Work task:
Your copy must hold every line of the records word for word. It must hold no pictures.

═══ Dataset records

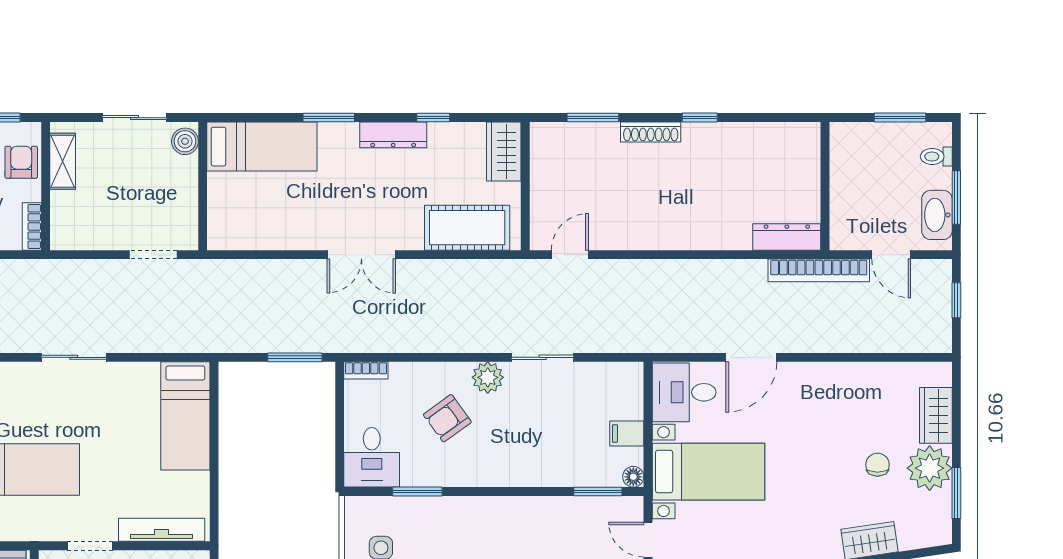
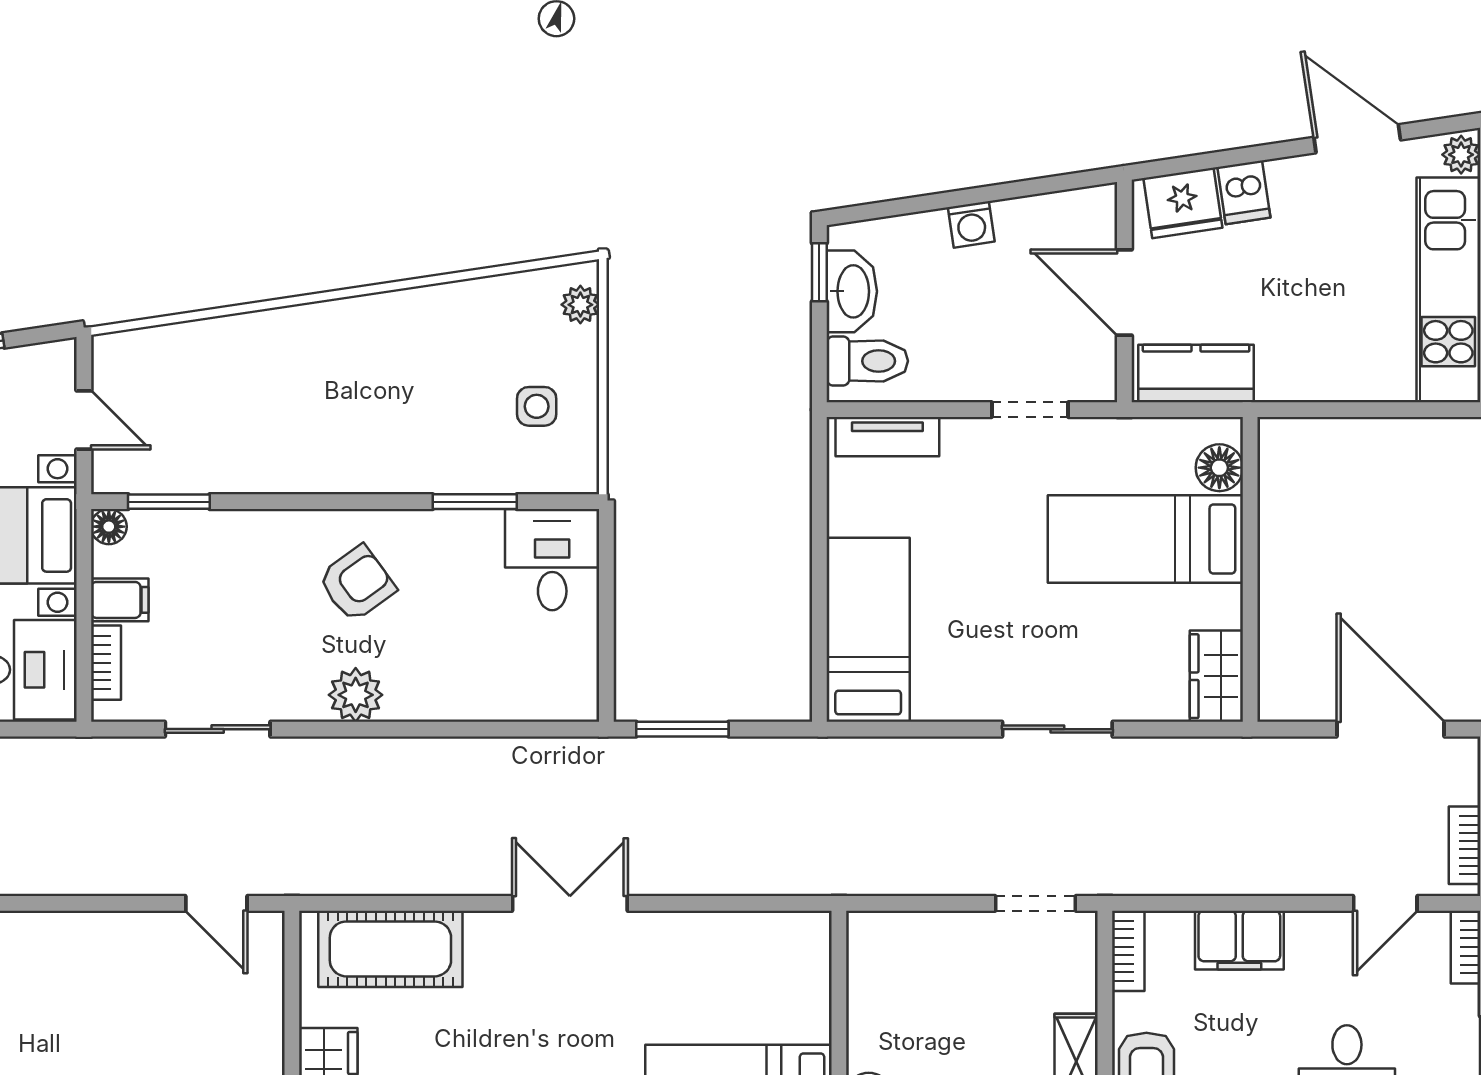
doorway: (153, 255) -> (1036, 903), moved
door: (570, 255) -> (216, 903), hinge flipped
sliding door: (543, 357) -> (218, 729), moved
bookcase: (366, 370) -> (106, 663), moved, turned 90
armchair: (447, 418) -> (357, 584), moved
tv unit: (162, 530) -> (887, 437), width x0.71

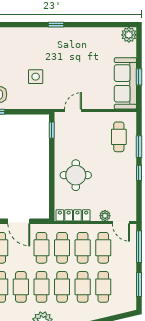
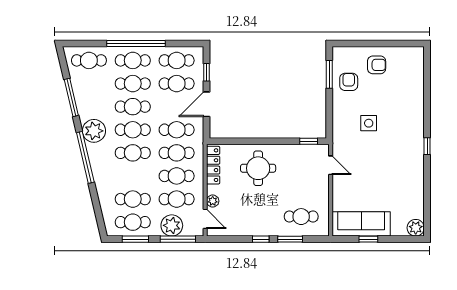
door: (121, 222) -> (205, 219), swing flipped
plant: (127, 252) -> (172, 225), added
cafe table: (83, 287) -> (133, 222), moved

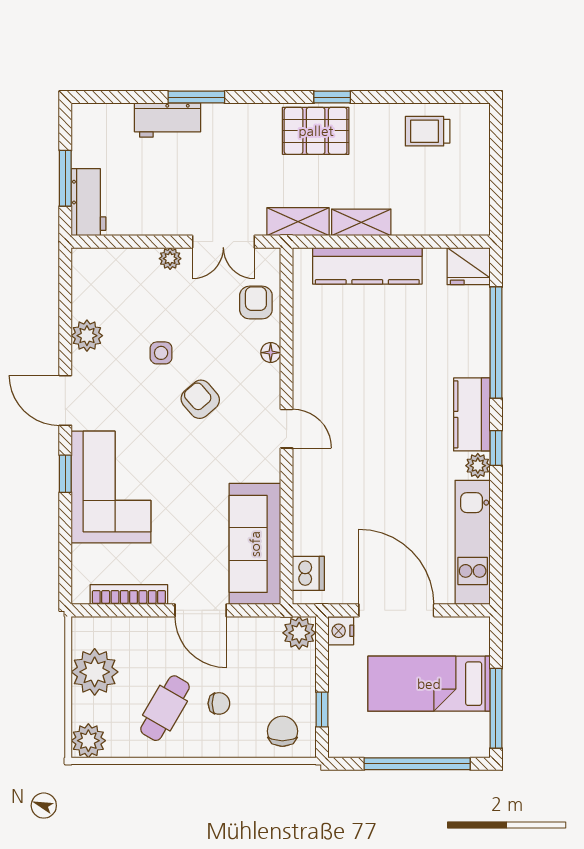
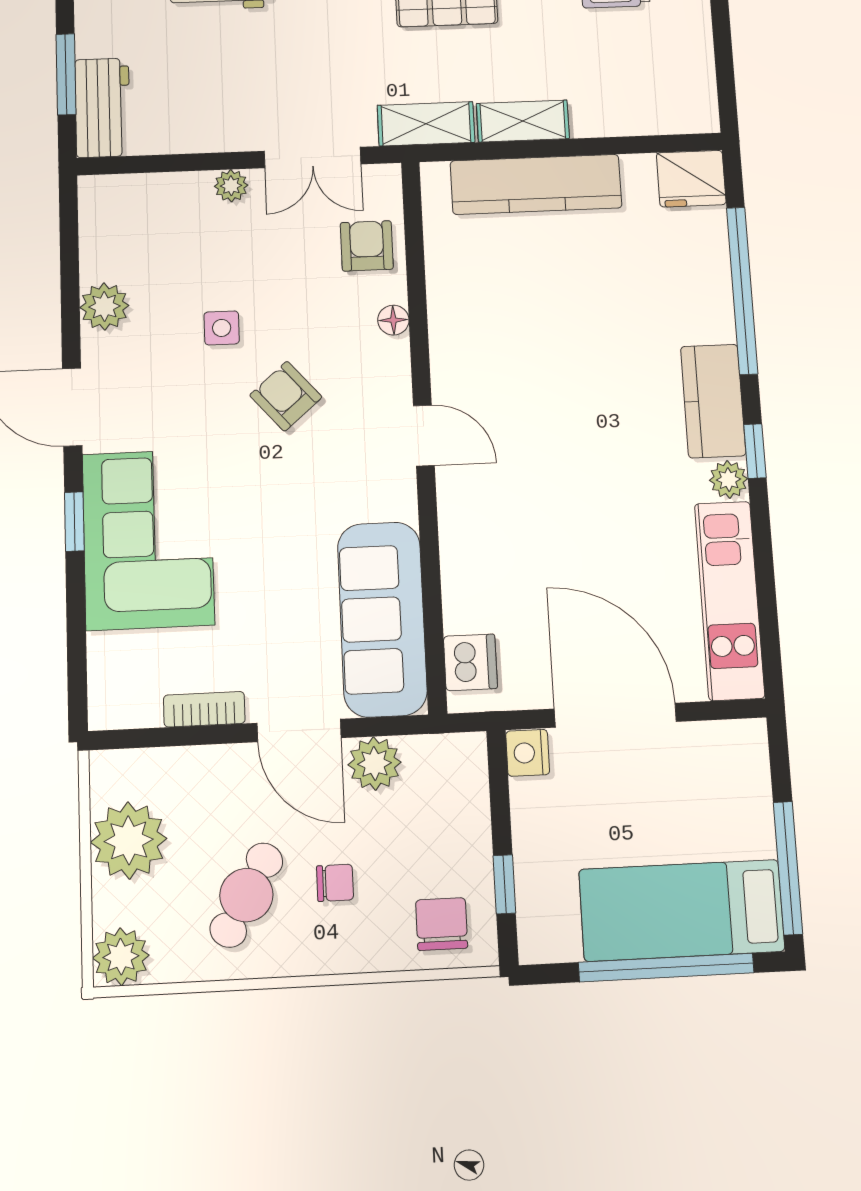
bookcase: (129, 595) -> (204, 709), width x0.64
plant: (299, 633) -> (374, 763), moved
bed: (429, 684) -> (682, 910), moved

══════

Response area:
doorway: (153, 255) -> (1036, 903), moved
door: (570, 255) -> (216, 903), hinge flipped
sliding door: (543, 357) -> (218, 729), moved
bookcase: (366, 370) -> (106, 663), moved, turned 90
armchair: (447, 418) -> (357, 584), moved
tv unit: (162, 530) -> (887, 437), width x0.71

door: (121, 222) -> (205, 219), swing flipped
plant: (127, 252) -> (172, 225), added
cafe table: (83, 287) -> (133, 222), moved

bookcase: (129, 595) -> (204, 709), width x0.64
plant: (299, 633) -> (374, 763), moved
bed: (429, 684) -> (682, 910), moved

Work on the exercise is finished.